Description of the task:
For every line in the material, output its text exactly and exclude any image it holds.

BEGIN

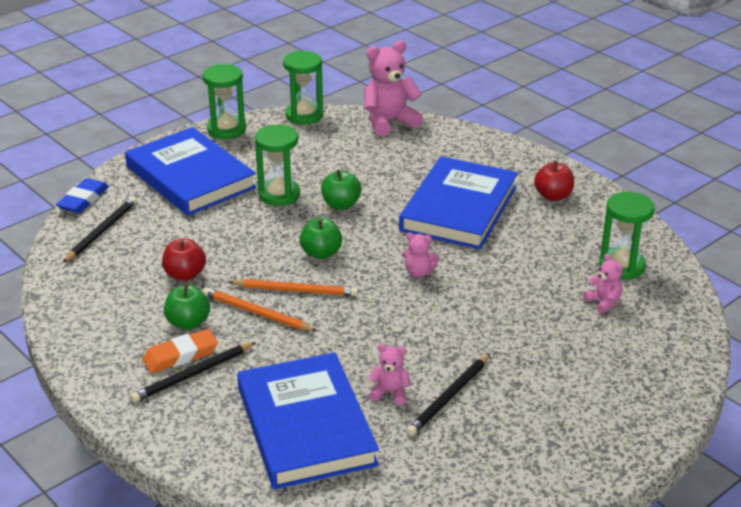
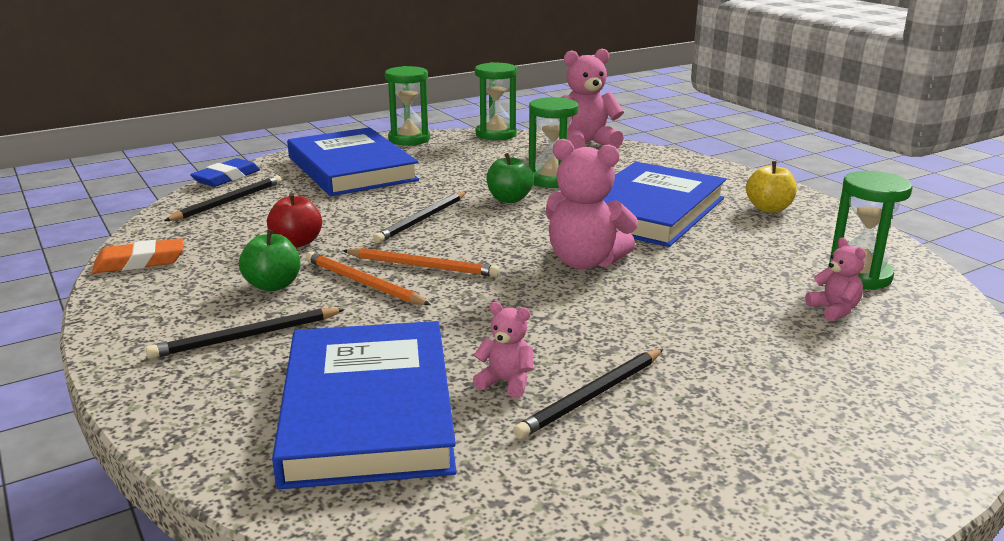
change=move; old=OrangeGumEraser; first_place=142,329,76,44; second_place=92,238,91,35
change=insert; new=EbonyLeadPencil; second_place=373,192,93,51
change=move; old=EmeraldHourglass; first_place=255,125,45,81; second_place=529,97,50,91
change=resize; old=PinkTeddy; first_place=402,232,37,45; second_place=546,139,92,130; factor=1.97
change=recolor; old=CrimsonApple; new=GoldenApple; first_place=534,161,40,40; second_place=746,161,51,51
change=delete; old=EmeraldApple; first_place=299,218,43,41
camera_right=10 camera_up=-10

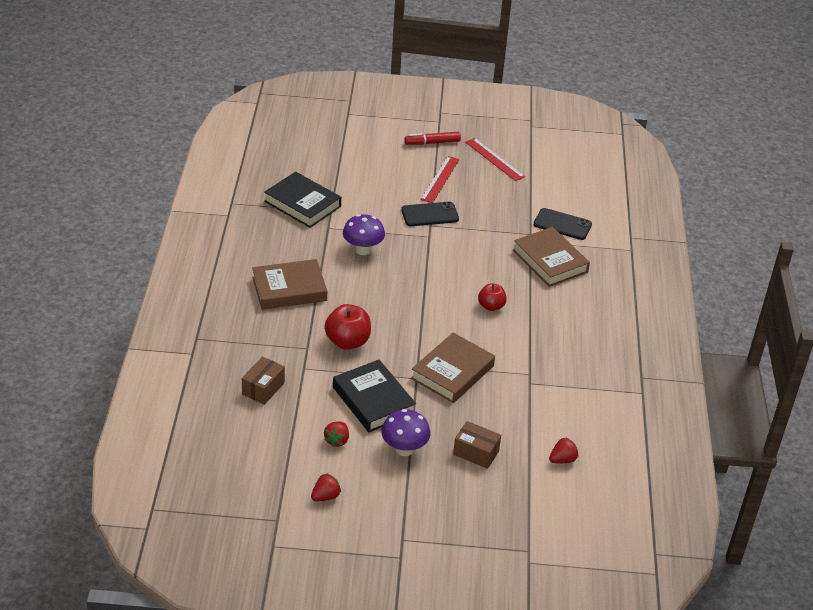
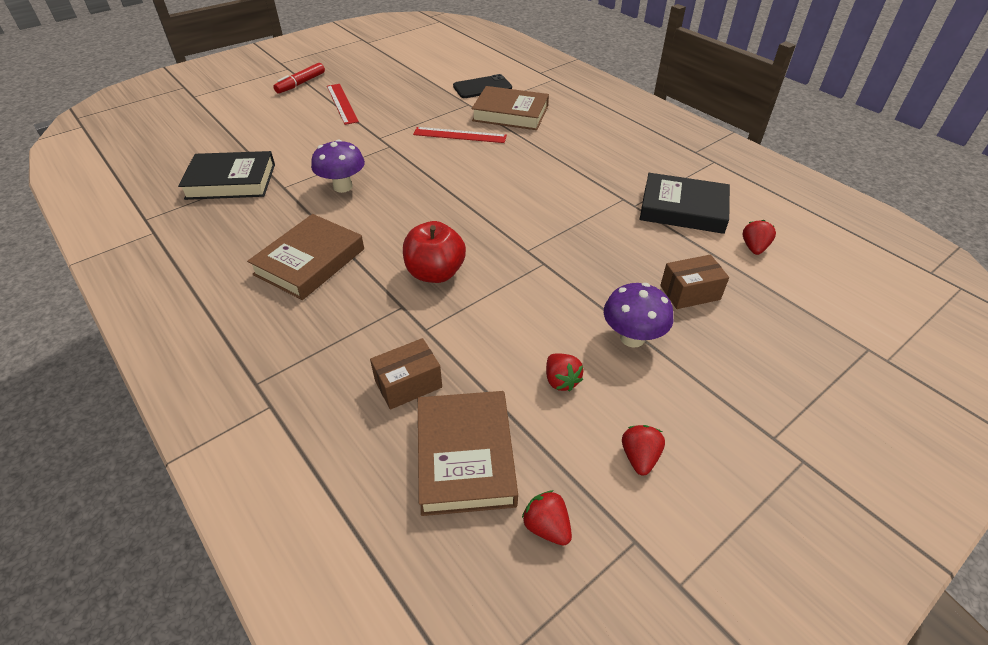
change=rotate; old=DarkBrownBox; first_place=242,357,43,48; second_place=370,338,72,72; degrees=75
change=move; old=CrimsonMeasuringStick; first_place=465,138,60,43; second_place=413,127,94,16
change=move; old=DarkBrownHardback; first_place=411,333,84,70; second_place=418,391,100,125
change=insert; new=CrimsonStrawberry; second_place=522,490,50,56
change=move; old=EbonyHardback; first_place=333,360,83,72; second_place=640,173,90,61
change=delete; old=EbonyMobilePhone; first_place=401,201,58,25
change=delete; old=CrimsonApple; first_place=478,283,29,28
camera_right=-40 camera_up=5

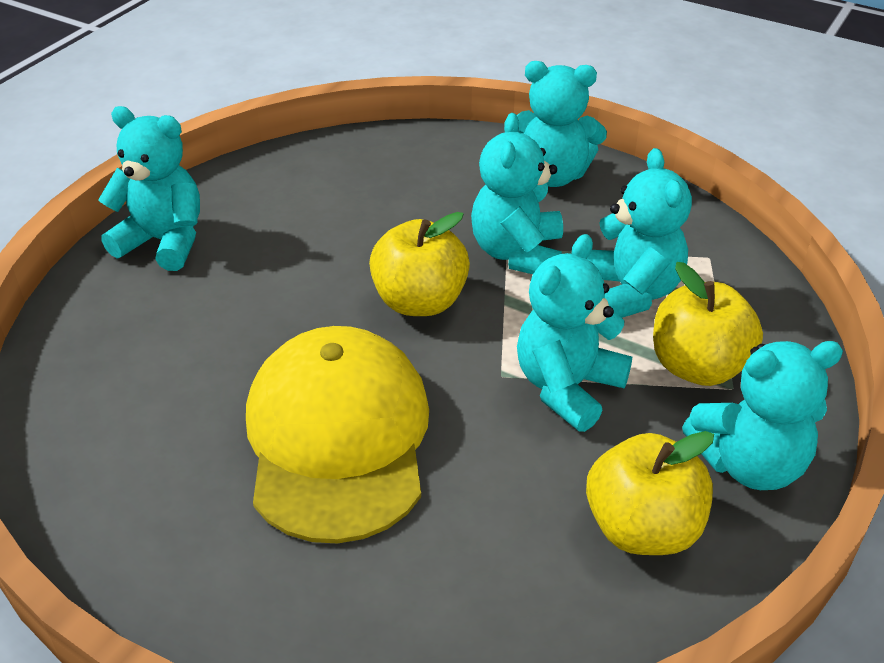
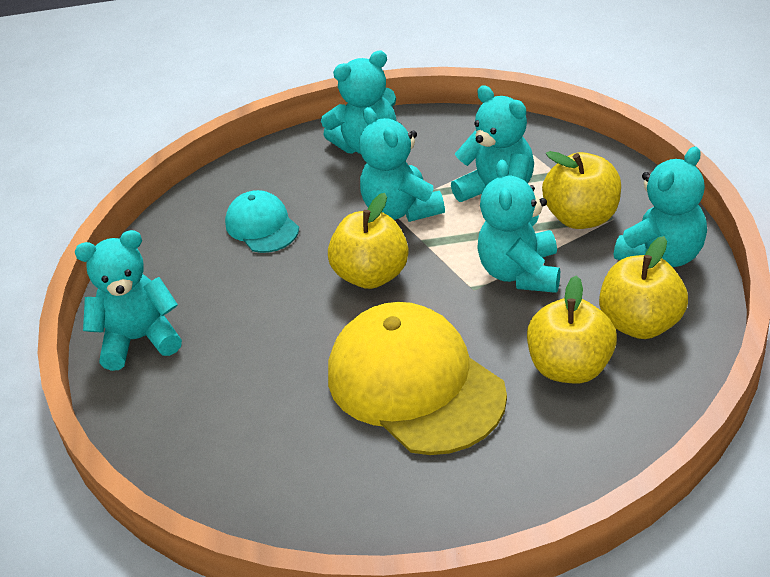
change=insert; new=AquaBaseballCap; second_place=225,190,74,63
change=insert; new=GoldenApple; second_place=527,276,90,107
camera_right=-30 camera_up=0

END

Task response:
change=move; old=OrangeGumEraser; first_place=142,329,76,44; second_place=92,238,91,35
change=insert; new=EbonyLeadPencil; second_place=373,192,93,51
change=move; old=EmeraldHourglass; first_place=255,125,45,81; second_place=529,97,50,91
change=resize; old=PinkTeddy; first_place=402,232,37,45; second_place=546,139,92,130; factor=1.97
change=recolor; old=CrimsonApple; new=GoldenApple; first_place=534,161,40,40; second_place=746,161,51,51
change=delete; old=EmeraldApple; first_place=299,218,43,41
camera_right=10 camera_up=-10

change=rotate; old=DarkBrownBox; first_place=242,357,43,48; second_place=370,338,72,72; degrees=75
change=move; old=CrimsonMeasuringStick; first_place=465,138,60,43; second_place=413,127,94,16
change=move; old=DarkBrownHardback; first_place=411,333,84,70; second_place=418,391,100,125
change=insert; new=CrimsonStrawberry; second_place=522,490,50,56
change=move; old=EbonyHardback; first_place=333,360,83,72; second_place=640,173,90,61
change=delete; old=EbonyMobilePhone; first_place=401,201,58,25
change=delete; old=CrimsonApple; first_place=478,283,29,28
camera_right=-40 camera_up=5

change=insert; new=AquaBaseballCap; second_place=225,190,74,63
change=insert; new=GoldenApple; second_place=527,276,90,107
camera_right=-30 camera_up=0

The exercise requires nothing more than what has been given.